#### [Collected data]
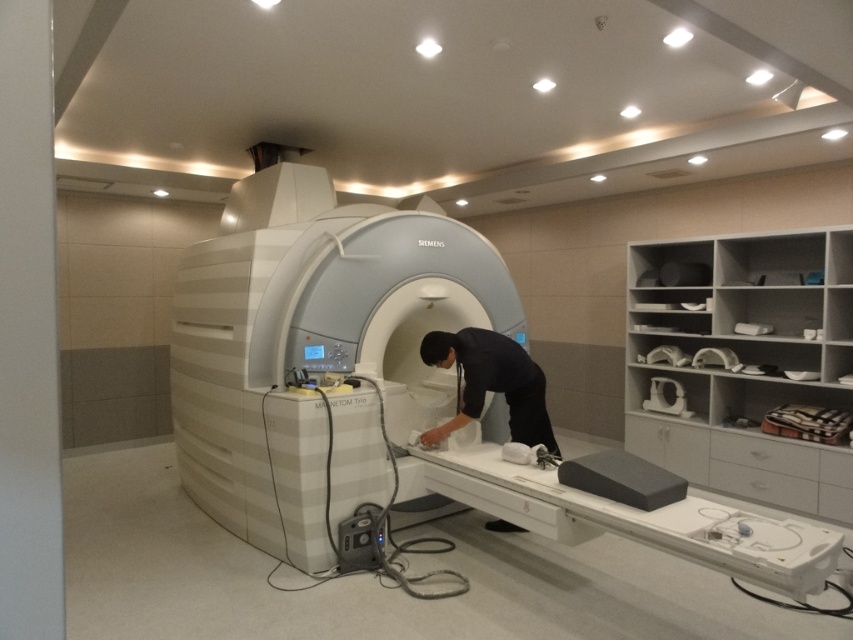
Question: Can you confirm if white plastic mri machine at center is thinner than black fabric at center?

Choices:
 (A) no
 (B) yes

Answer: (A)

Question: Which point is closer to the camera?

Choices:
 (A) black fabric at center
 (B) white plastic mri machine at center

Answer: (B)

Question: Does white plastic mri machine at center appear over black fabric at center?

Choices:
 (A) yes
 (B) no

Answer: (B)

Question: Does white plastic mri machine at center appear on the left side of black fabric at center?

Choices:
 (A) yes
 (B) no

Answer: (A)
...
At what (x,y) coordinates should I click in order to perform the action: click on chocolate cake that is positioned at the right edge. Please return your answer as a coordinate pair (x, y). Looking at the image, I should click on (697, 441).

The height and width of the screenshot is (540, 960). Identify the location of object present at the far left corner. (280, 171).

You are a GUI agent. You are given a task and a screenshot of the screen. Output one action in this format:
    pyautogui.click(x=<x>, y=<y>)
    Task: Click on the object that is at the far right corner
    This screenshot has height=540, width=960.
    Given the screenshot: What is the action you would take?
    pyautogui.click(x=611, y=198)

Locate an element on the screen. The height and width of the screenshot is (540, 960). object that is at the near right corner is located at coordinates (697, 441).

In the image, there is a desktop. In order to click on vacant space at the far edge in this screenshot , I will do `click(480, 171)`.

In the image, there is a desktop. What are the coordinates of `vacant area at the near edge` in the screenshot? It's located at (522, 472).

#### [HOW TO COMPLETE THIS TASK]
Quote the lines starting with the line that contains "In the image, there is a desktop. In" and going on through the line that contains "In the image, there is a desktop. What".

#### [ANSWER SECTION]
In the image, there is a desktop. In order to click on vacant space at the far edge in this screenshot , I will do `click(480, 171)`.

In the image, there is a desktop. What are the coordinates of `vacant area at the near edge` in the screenshot? It's located at (522, 472).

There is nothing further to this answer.